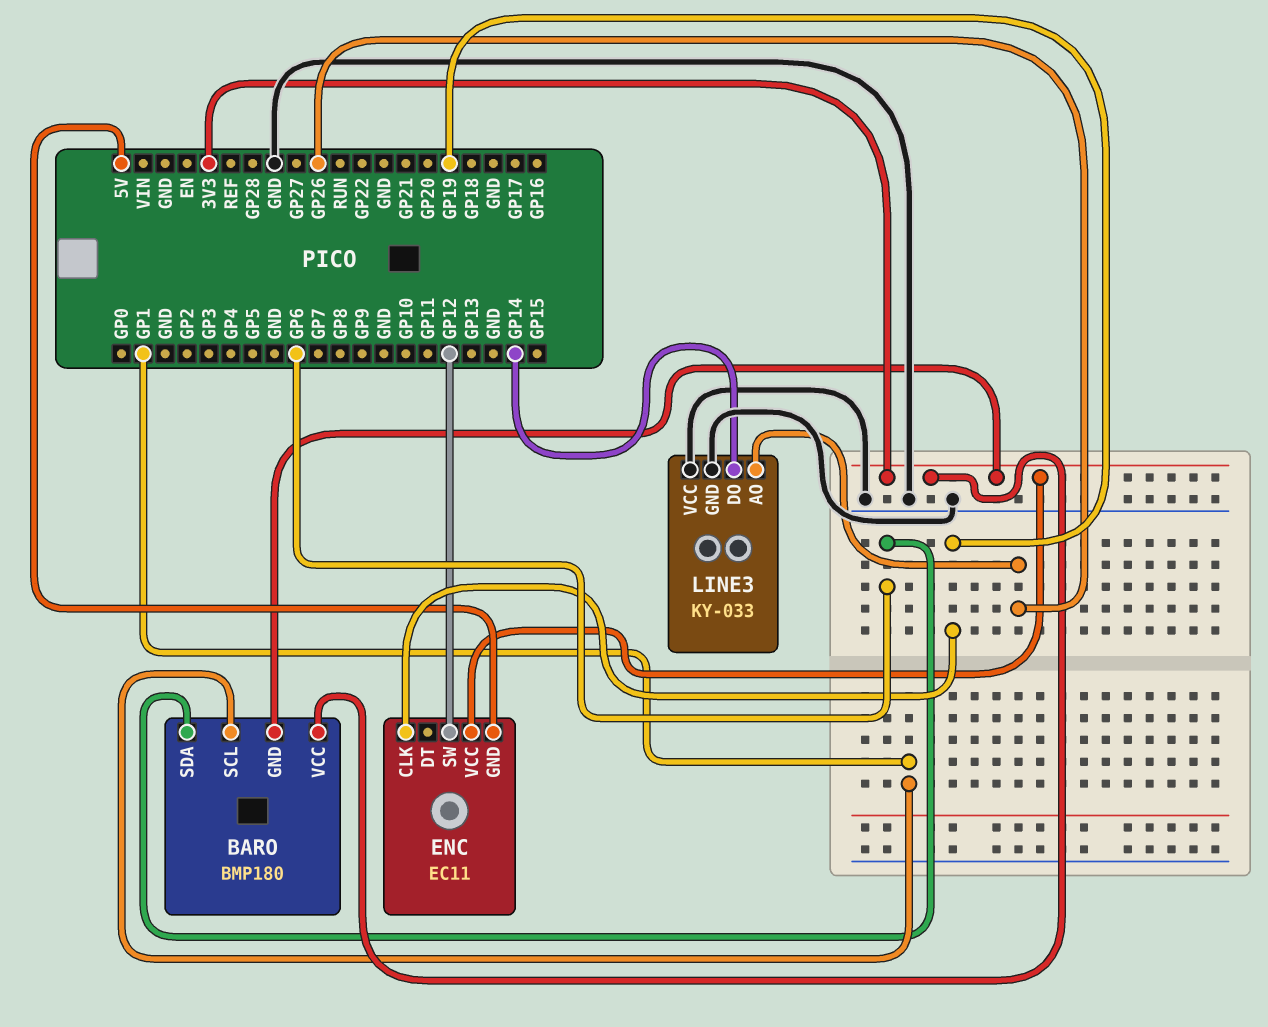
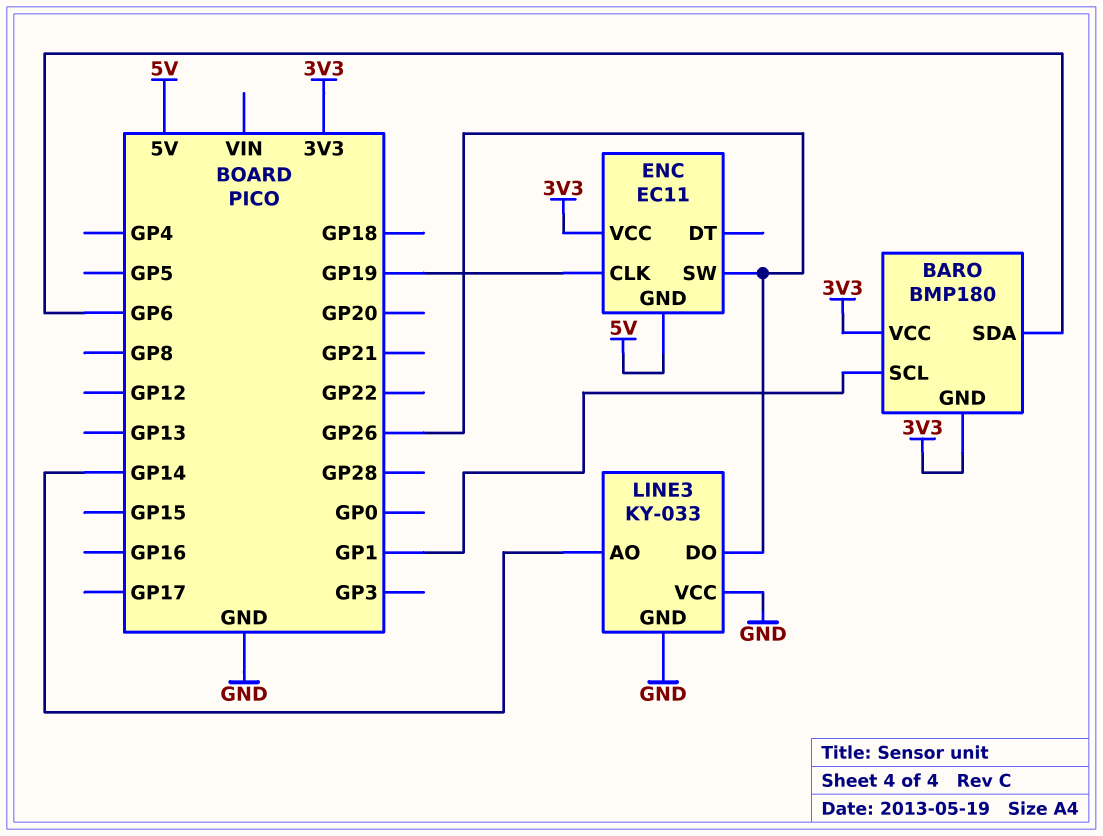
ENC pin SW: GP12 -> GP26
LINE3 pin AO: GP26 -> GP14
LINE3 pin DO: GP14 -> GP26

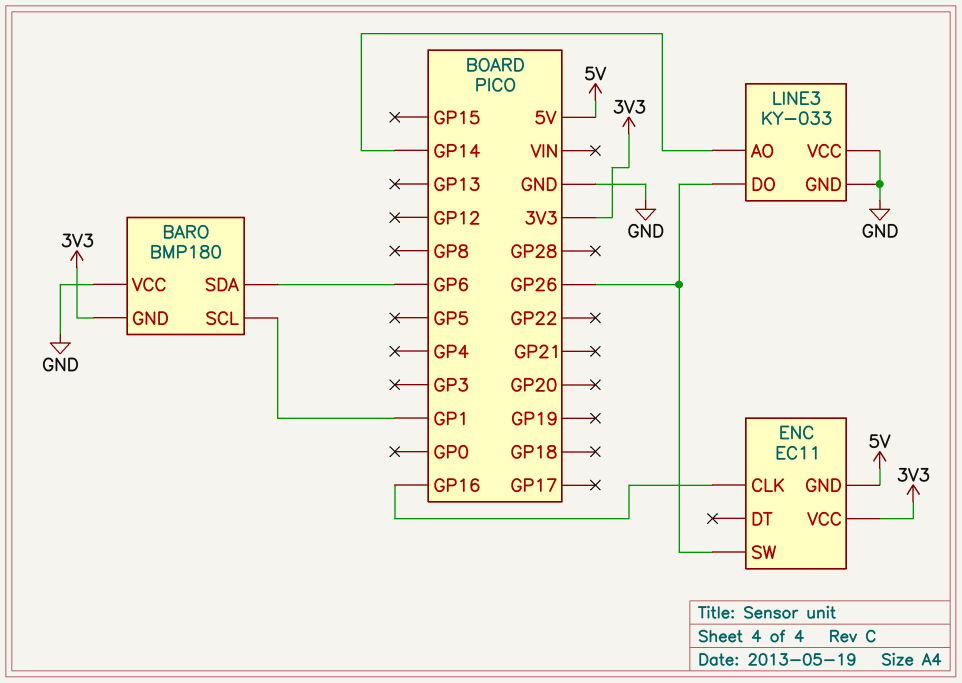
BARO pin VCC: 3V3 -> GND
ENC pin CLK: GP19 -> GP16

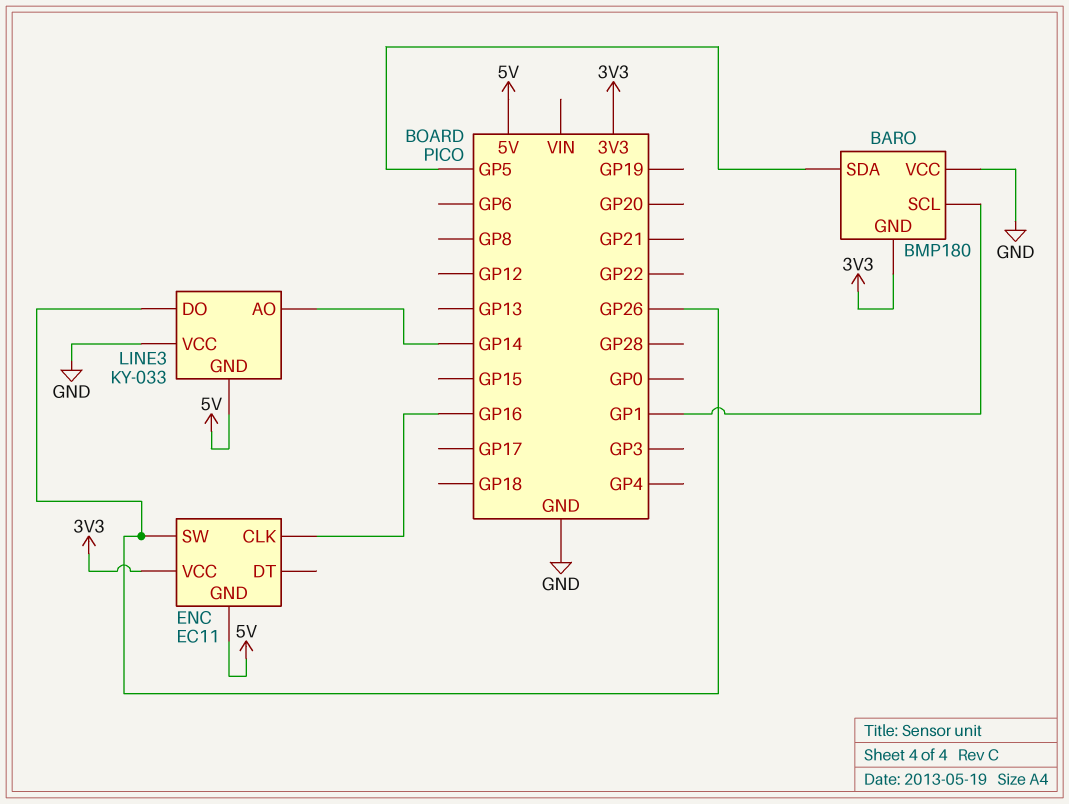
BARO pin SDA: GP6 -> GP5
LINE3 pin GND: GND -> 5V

☆ ☆ ☆

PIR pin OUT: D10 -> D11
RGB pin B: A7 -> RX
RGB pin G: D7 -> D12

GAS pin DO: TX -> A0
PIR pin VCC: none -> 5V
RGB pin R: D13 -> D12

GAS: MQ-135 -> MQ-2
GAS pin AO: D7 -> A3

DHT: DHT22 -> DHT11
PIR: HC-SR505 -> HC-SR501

☆ ☆ ☆

Work task. Scan the entries for lines holding the string "BARO", then copy every one of them.

Written response.
BARO pin VCC: 3V3 -> GND
BARO pin SDA: GP6 -> GP5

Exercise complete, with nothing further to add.